● Scene change data

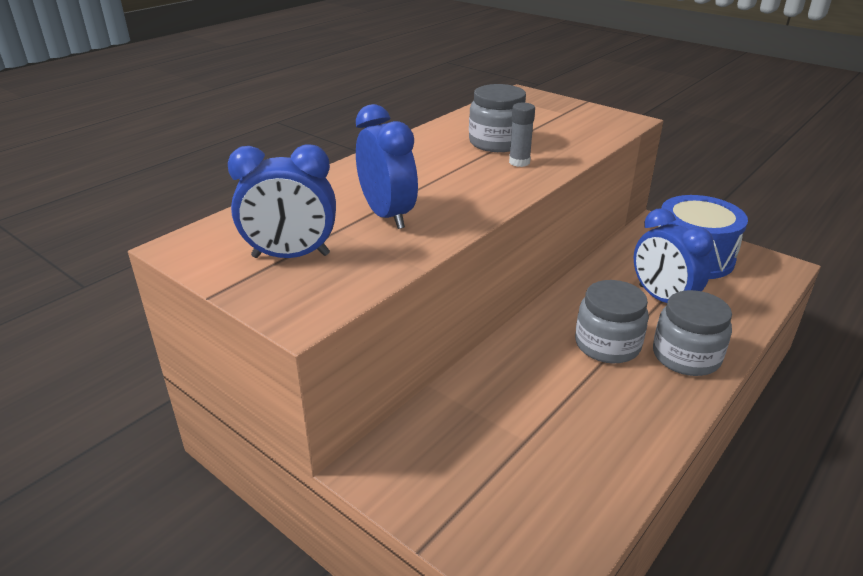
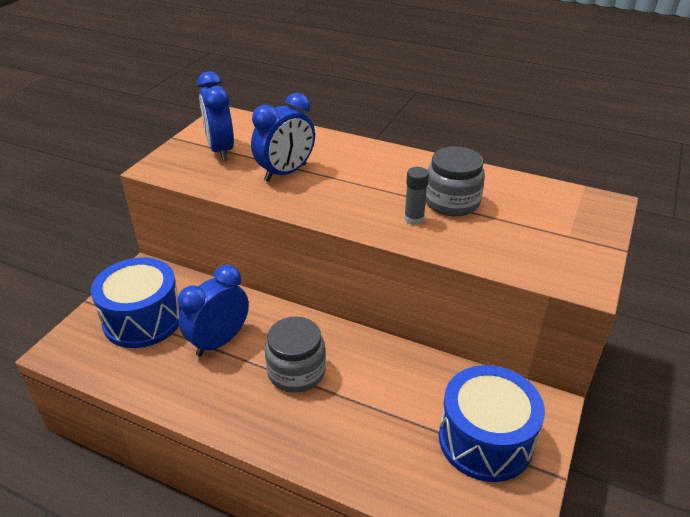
camera: 75 degrees right, 5 degrees up
blue clock [634,208,714,303] -> blue clock moved to [178,265,249,357]
grey jar [653,290,732,376] -> none
none -> blue drum [91,257,181,348]

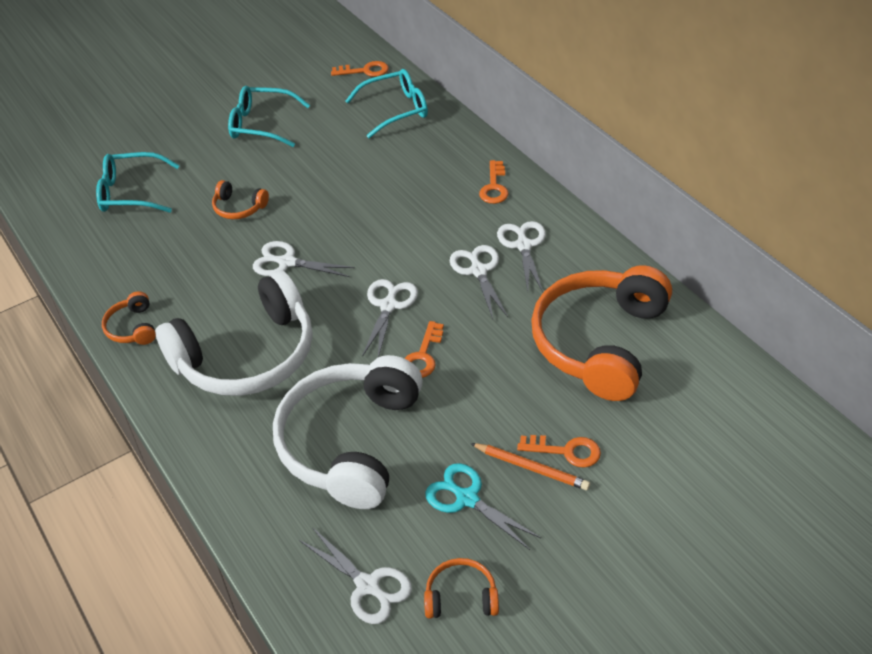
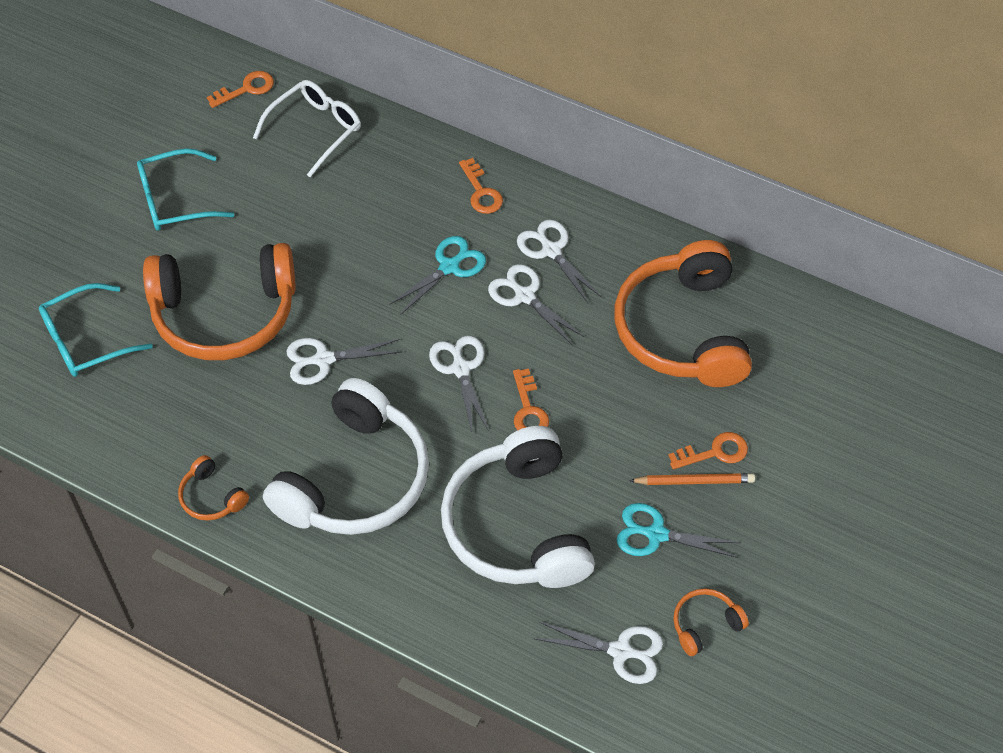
camera: 30 degrees left, 10 degrees up
orange headphones [212,180,269,219] -> orange headphones [143,243,296,360], size x2.39
turquoise glasses [346,69,428,138] -> white glasses [253,80,361,177]
none -> turquoise scissors [389,236,486,315]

● Work order
Word for word, return the lines from the one holding "orange headphones [212,180,269,219]" through the end of the entries above.

● Written reply
orange headphones [212,180,269,219] -> orange headphones [143,243,296,360], size x2.39
turquoise glasses [346,69,428,138] -> white glasses [253,80,361,177]
none -> turquoise scissors [389,236,486,315]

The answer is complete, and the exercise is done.